Task details:
Report only how many lines in the material contain "green".
◆ ◆ ◆ ◆
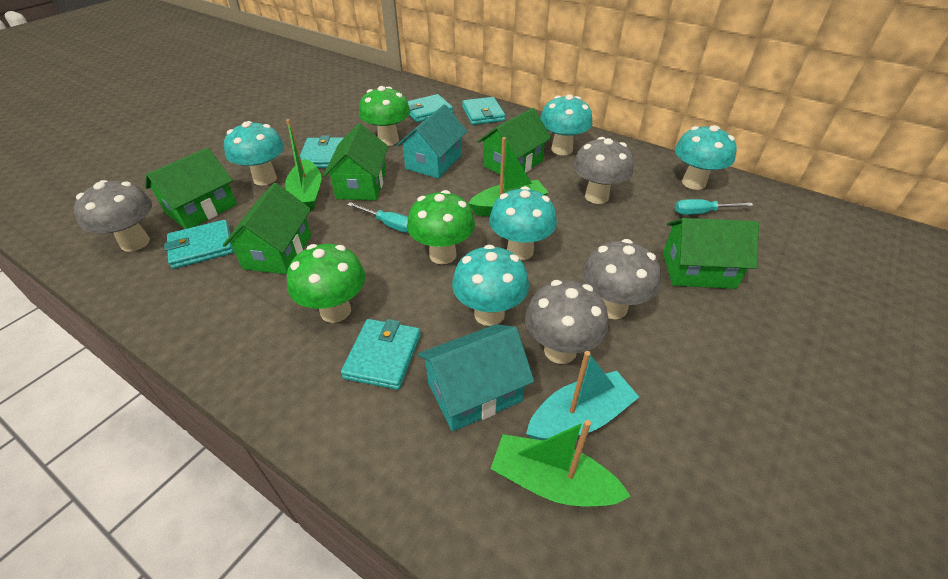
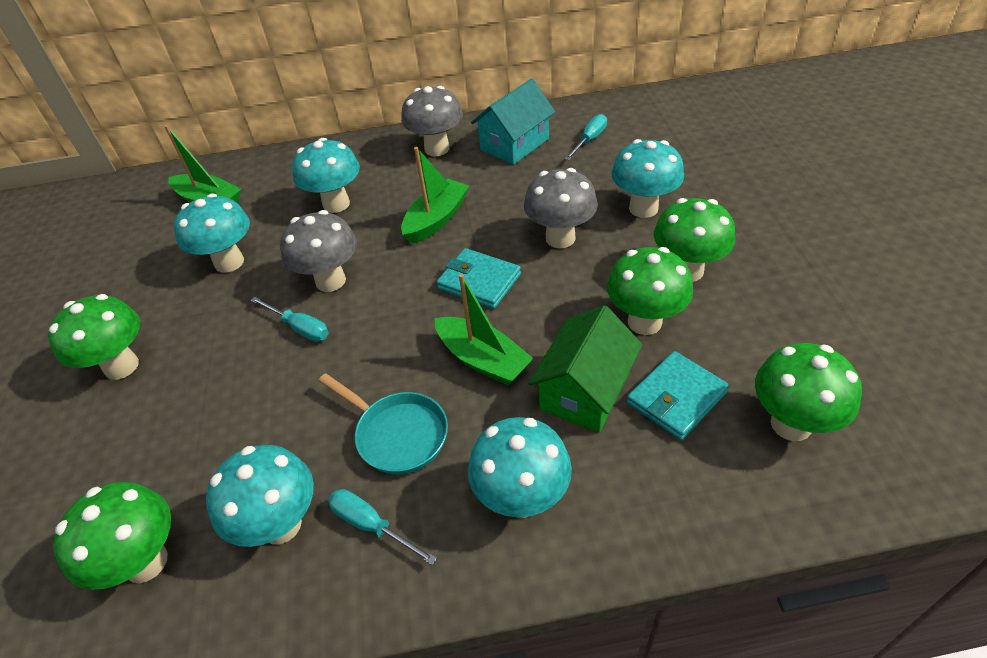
green house: 5 -> 1
green mushroom: 3 -> 5
grey mushroom: 4 -> 3
turquoise boat: 1 -> 0
turquoise house: 2 -> 1
turquoise pan: 0 -> 1
turquoise screwdriver: 2 -> 3
turquoise wallet: 5 -> 2

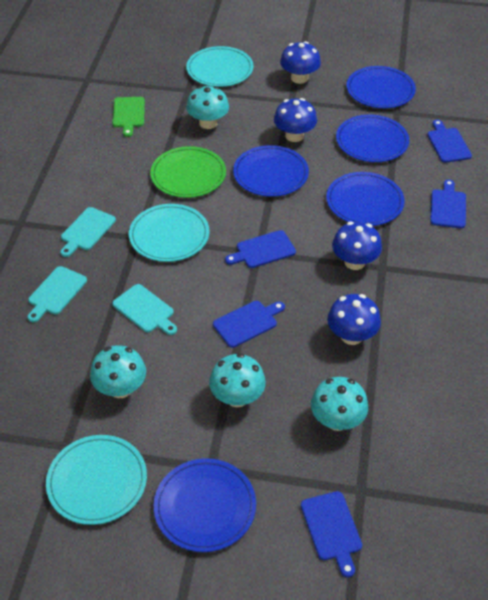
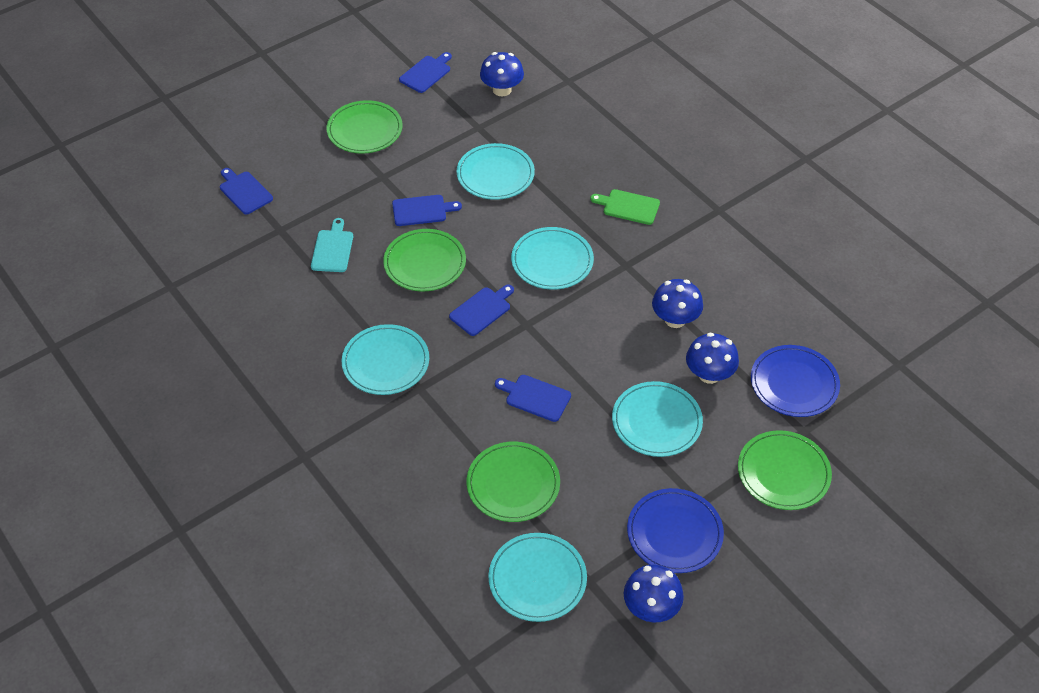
blue plate: 5 -> 2
green plate: 1 -> 4
turquoise cutting board: 3 -> 1
turquoise mushroom: 4 -> 0
turquoise plate: 3 -> 5

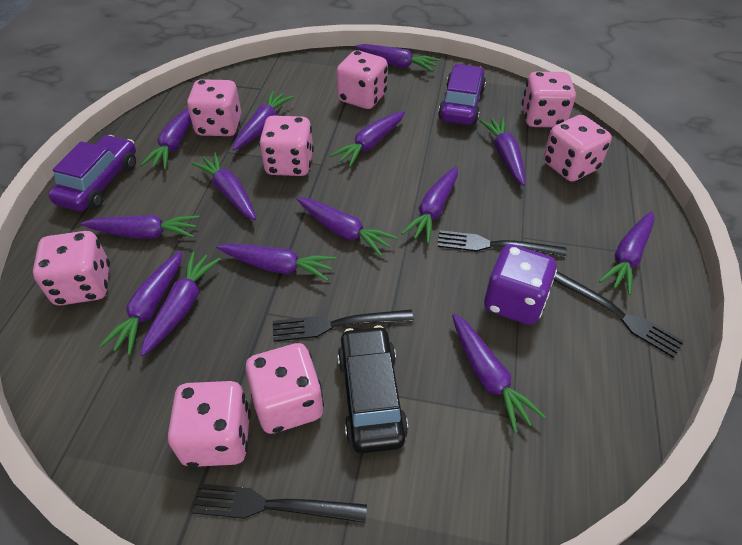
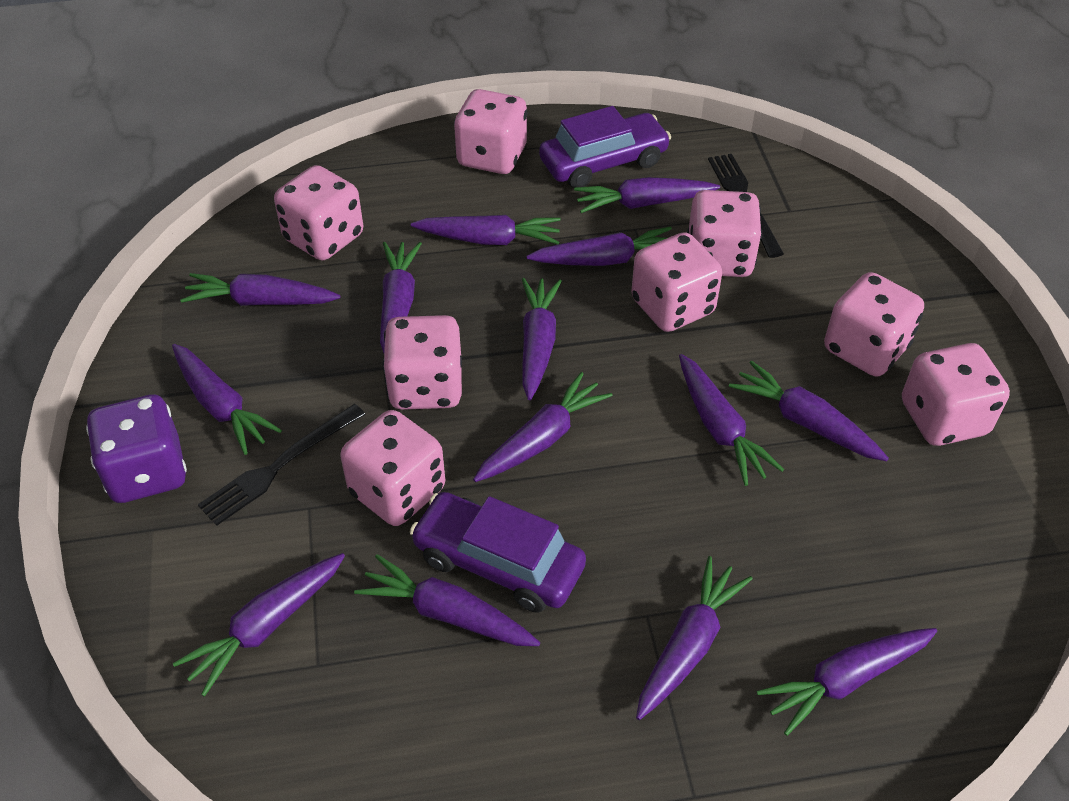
black car: 1 -> 0
black fork: 4 -> 2

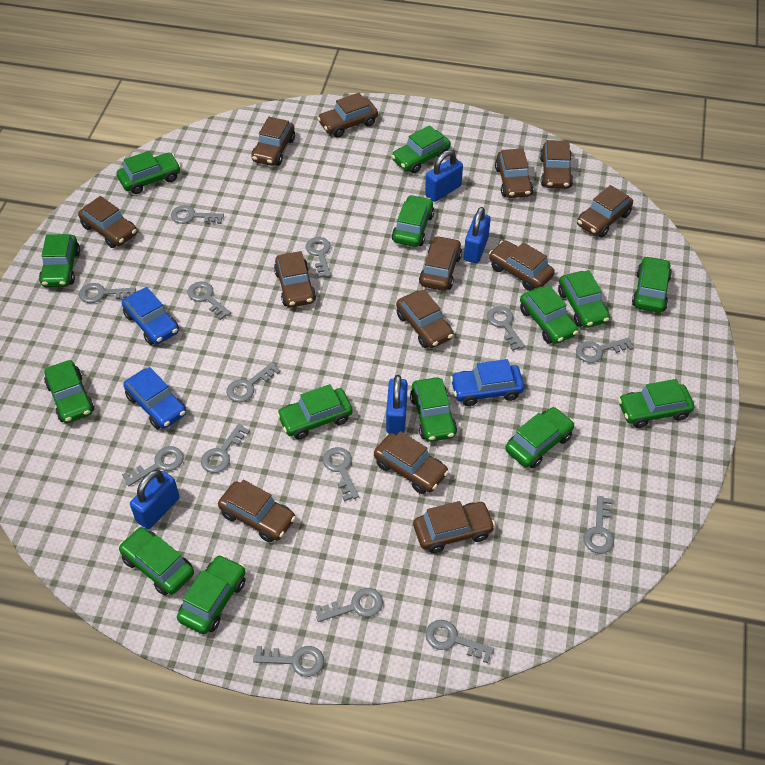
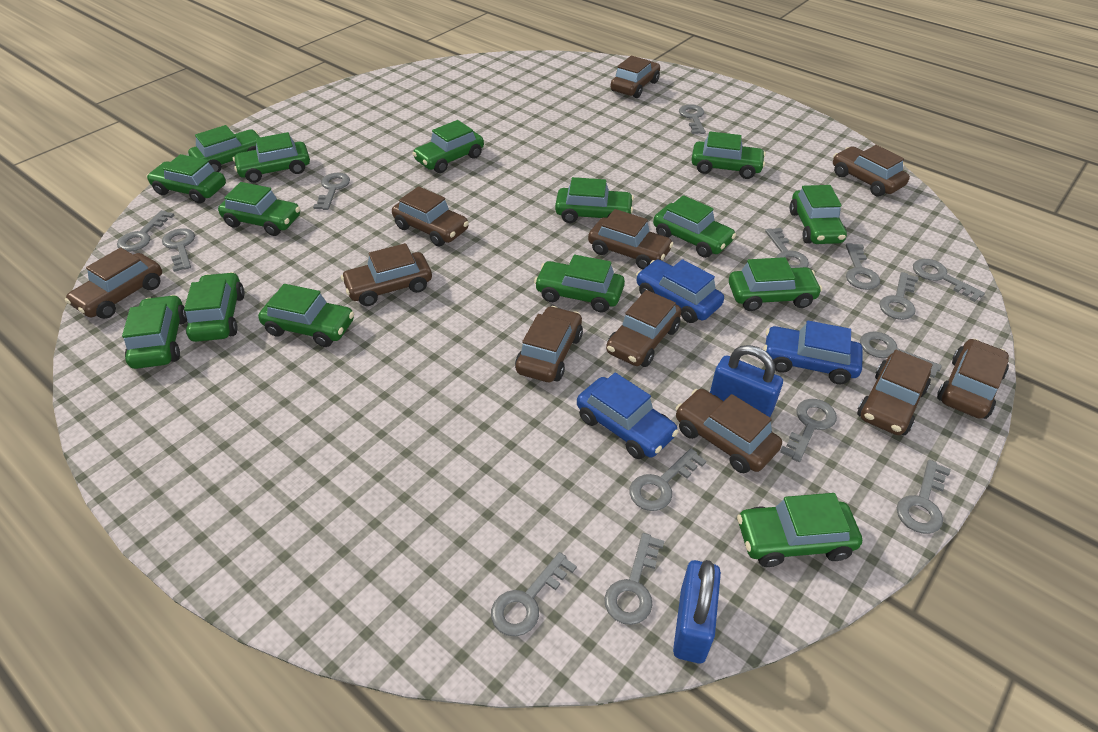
blue padlock: 4 -> 2
brown car: 13 -> 11
green car: 14 -> 15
◆ ◆ ◆ ◆
Task response:
4